**BRIEF:**
The entries follow. Print each one exactly.

**PROVIDED DATA:**

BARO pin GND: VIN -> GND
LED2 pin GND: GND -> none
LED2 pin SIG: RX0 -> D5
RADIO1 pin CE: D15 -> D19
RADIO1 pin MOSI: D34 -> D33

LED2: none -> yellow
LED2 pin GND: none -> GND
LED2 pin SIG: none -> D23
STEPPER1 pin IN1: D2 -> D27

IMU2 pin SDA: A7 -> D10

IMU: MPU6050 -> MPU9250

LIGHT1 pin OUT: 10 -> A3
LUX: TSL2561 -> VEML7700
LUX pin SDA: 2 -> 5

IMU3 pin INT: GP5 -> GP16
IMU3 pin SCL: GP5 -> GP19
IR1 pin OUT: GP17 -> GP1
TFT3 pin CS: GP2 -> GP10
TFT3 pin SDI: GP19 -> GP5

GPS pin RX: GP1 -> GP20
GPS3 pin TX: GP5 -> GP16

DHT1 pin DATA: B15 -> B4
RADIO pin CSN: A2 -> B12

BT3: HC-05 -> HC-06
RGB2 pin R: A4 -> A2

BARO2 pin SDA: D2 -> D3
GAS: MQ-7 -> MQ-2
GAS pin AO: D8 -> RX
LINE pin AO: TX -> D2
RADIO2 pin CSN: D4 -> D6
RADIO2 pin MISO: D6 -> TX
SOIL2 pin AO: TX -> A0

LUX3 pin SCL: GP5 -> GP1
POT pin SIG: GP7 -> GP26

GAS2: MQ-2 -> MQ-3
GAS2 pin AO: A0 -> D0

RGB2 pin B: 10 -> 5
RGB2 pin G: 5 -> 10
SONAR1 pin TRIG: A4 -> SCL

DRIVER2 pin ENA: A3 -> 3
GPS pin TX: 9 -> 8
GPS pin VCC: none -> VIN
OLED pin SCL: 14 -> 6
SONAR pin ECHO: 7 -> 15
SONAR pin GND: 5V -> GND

**WRITTEN ANSWER:**
BARO pin GND: VIN -> GND
LED2 pin GND: GND -> none
LED2 pin SIG: RX0 -> D5
RADIO1 pin CE: D15 -> D19
RADIO1 pin MOSI: D34 -> D33

LED2: none -> yellow
LED2 pin GND: none -> GND
LED2 pin SIG: none -> D23
STEPPER1 pin IN1: D2 -> D27

IMU2 pin SDA: A7 -> D10

IMU: MPU6050 -> MPU9250

LIGHT1 pin OUT: 10 -> A3
LUX: TSL2561 -> VEML7700
LUX pin SDA: 2 -> 5

IMU3 pin INT: GP5 -> GP16
IMU3 pin SCL: GP5 -> GP19
IR1 pin OUT: GP17 -> GP1
TFT3 pin CS: GP2 -> GP10
TFT3 pin SDI: GP19 -> GP5

GPS pin RX: GP1 -> GP20
GPS3 pin TX: GP5 -> GP16

DHT1 pin DATA: B15 -> B4
RADIO pin CSN: A2 -> B12

BT3: HC-05 -> HC-06
RGB2 pin R: A4 -> A2

BARO2 pin SDA: D2 -> D3
GAS: MQ-7 -> MQ-2
GAS pin AO: D8 -> RX
LINE pin AO: TX -> D2
RADIO2 pin CSN: D4 -> D6
RADIO2 pin MISO: D6 -> TX
SOIL2 pin AO: TX -> A0

LUX3 pin SCL: GP5 -> GP1
POT pin SIG: GP7 -> GP26

GAS2: MQ-2 -> MQ-3
GAS2 pin AO: A0 -> D0

RGB2 pin B: 10 -> 5
RGB2 pin G: 5 -> 10
SONAR1 pin TRIG: A4 -> SCL

DRIVER2 pin ENA: A3 -> 3
GPS pin TX: 9 -> 8
GPS pin VCC: none -> VIN
OLED pin SCL: 14 -> 6
SONAR pin ECHO: 7 -> 15
SONAR pin GND: 5V -> GND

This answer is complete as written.